## PROBLEM
Below are records; copy every line among them that contains the word "plate".

══ MATERIAL FOR THIS TASK ══

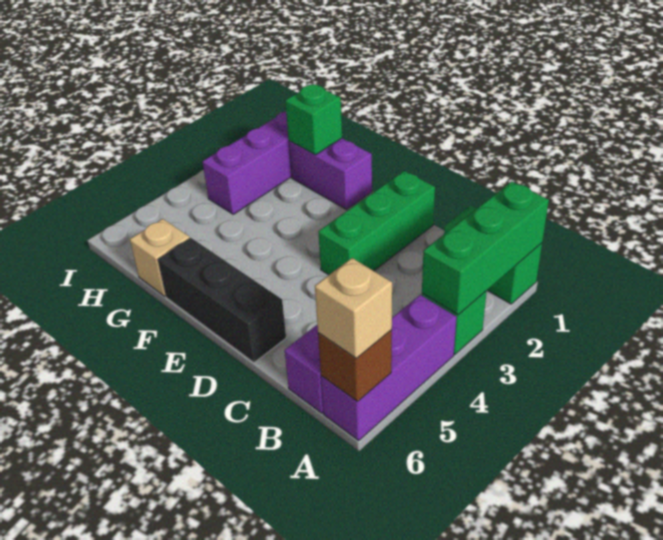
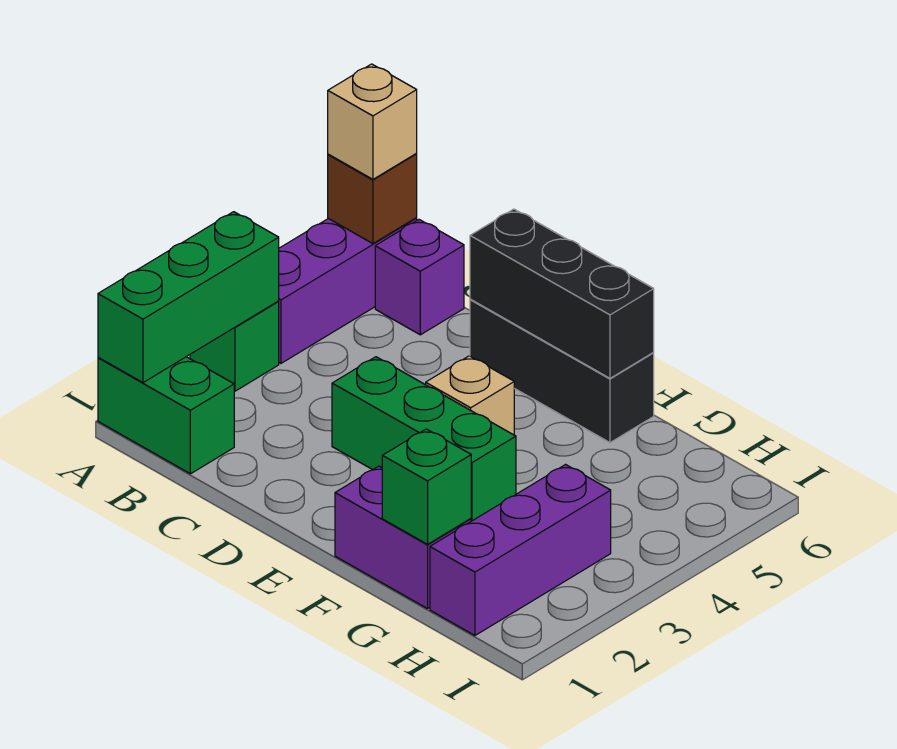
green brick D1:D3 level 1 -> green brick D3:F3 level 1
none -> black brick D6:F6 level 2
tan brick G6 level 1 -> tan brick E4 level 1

═══
══ MATERIAL FOR THIS TASK ══

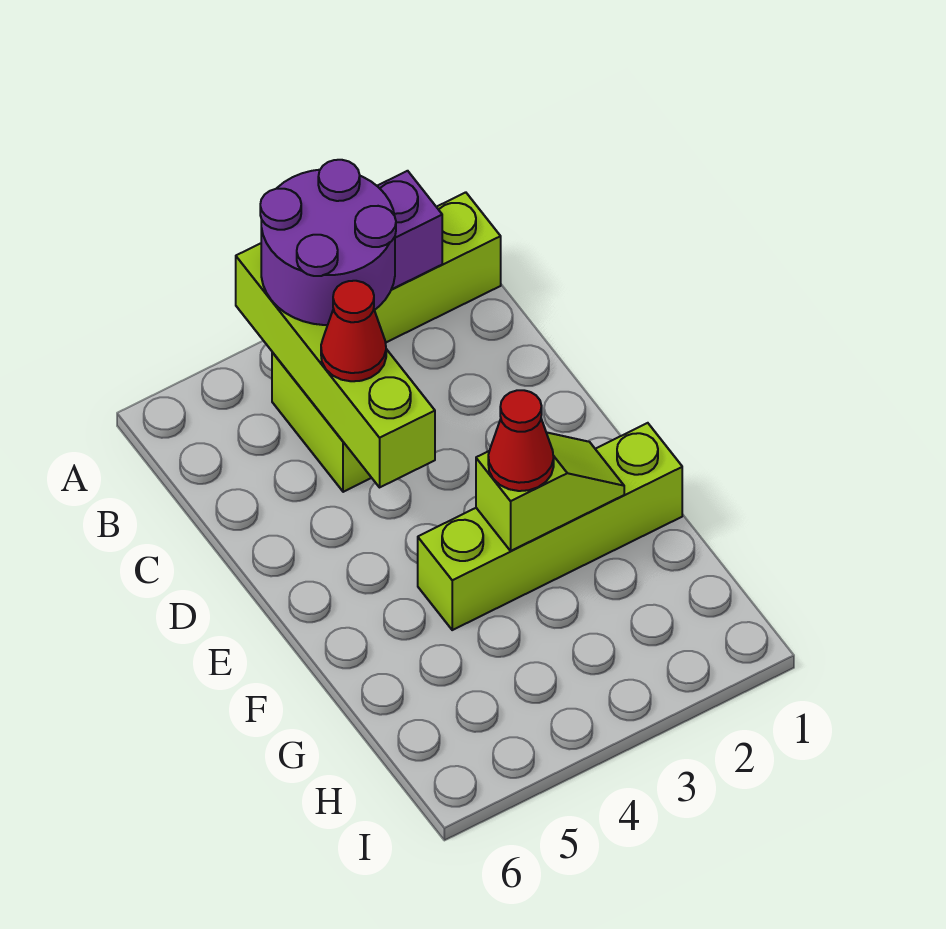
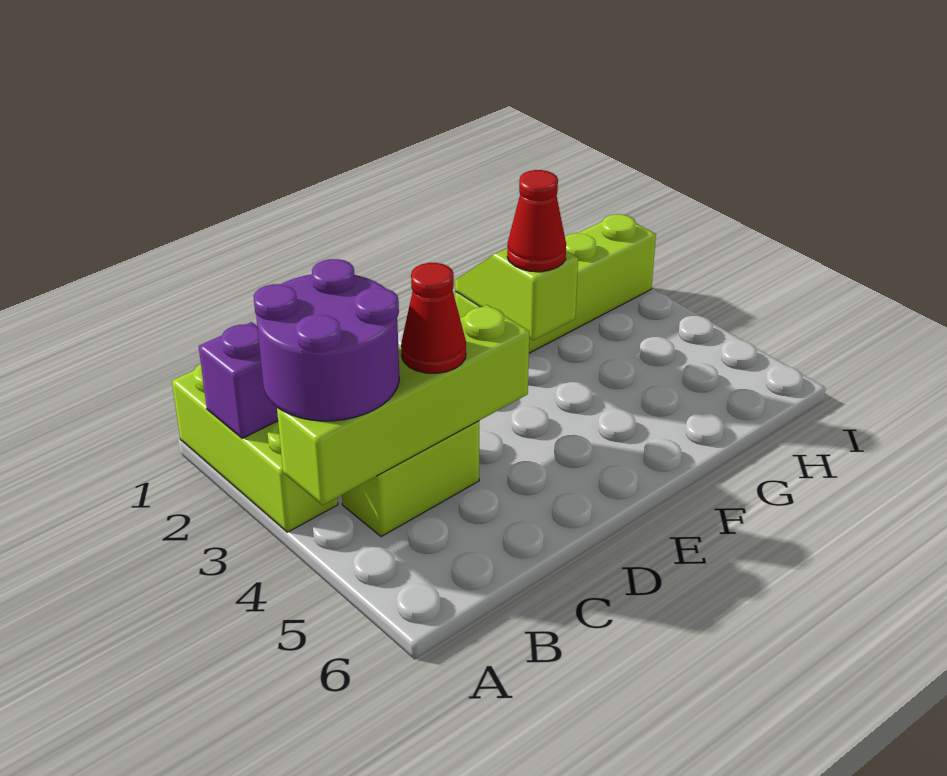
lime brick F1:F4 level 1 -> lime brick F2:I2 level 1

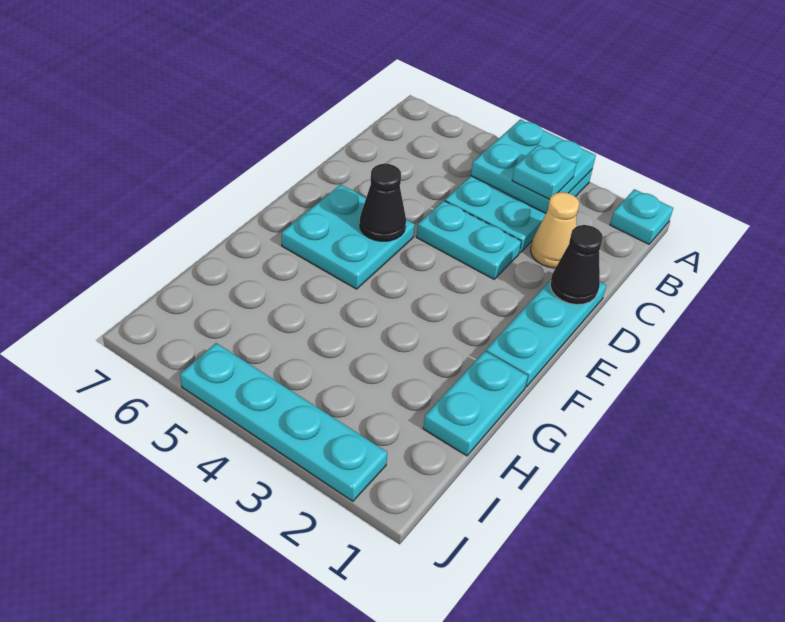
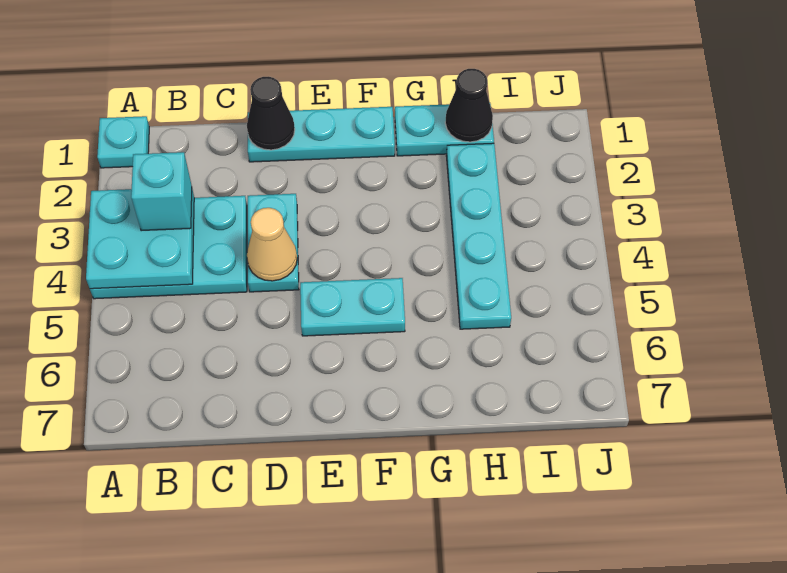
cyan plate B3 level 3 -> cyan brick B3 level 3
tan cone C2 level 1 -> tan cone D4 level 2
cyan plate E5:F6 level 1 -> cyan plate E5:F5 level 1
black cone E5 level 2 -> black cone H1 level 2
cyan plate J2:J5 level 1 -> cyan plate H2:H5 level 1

═══
══ MATERIAL FOR THIS TASK ══

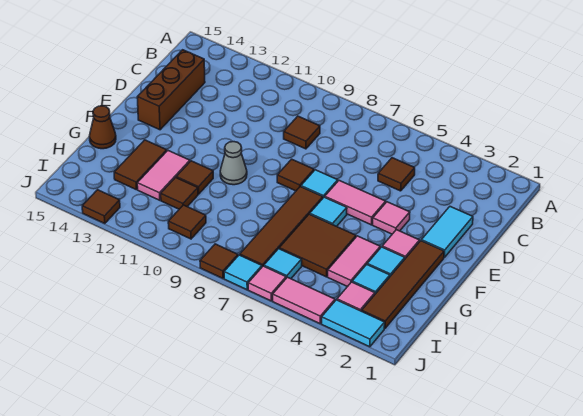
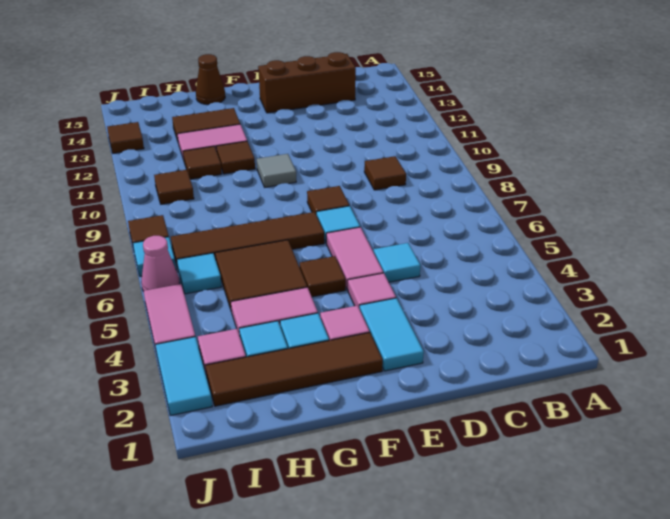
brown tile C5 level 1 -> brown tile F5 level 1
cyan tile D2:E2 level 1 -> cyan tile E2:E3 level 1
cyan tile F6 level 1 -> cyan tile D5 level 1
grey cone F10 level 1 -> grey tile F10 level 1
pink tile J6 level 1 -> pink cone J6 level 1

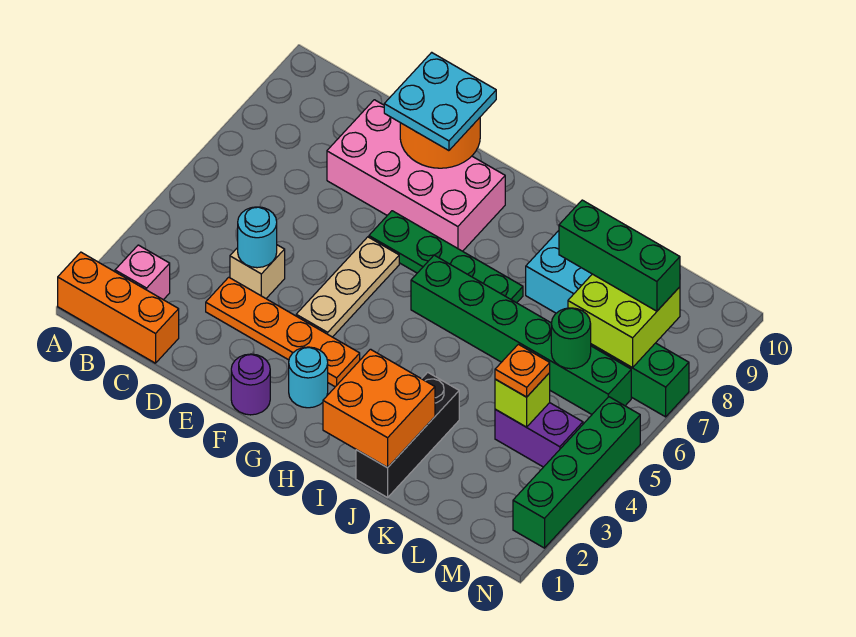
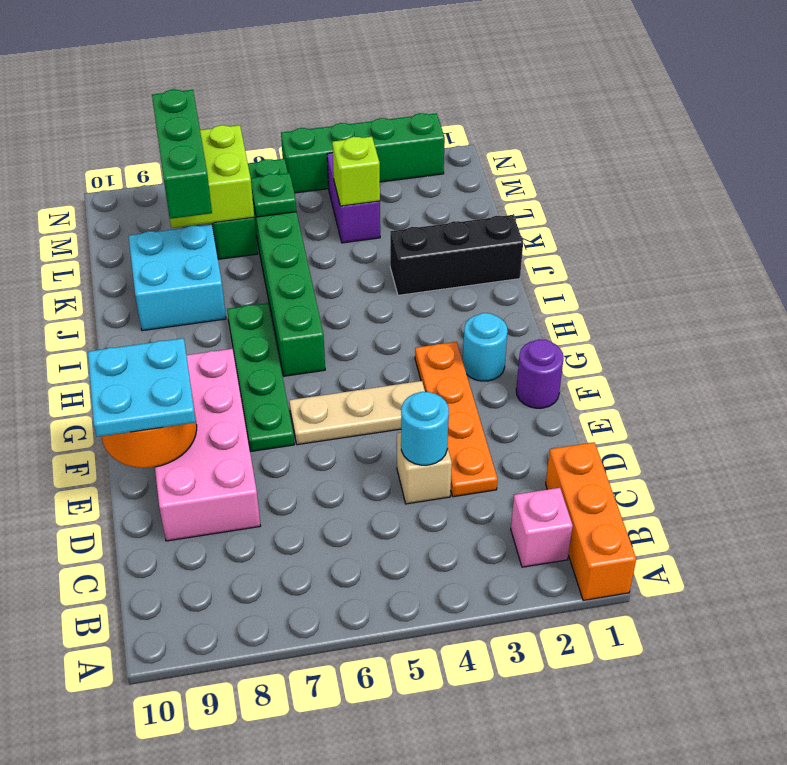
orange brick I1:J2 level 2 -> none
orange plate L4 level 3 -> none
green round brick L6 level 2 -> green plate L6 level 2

═══

## PROBLEM SOLUTION
cyan plate B3 level 3 -> cyan brick B3 level 3
cyan plate E5:F6 level 1 -> cyan plate E5:F5 level 1
cyan plate J2:J5 level 1 -> cyan plate H2:H5 level 1
orange plate L4 level 3 -> none
green round brick L6 level 2 -> green plate L6 level 2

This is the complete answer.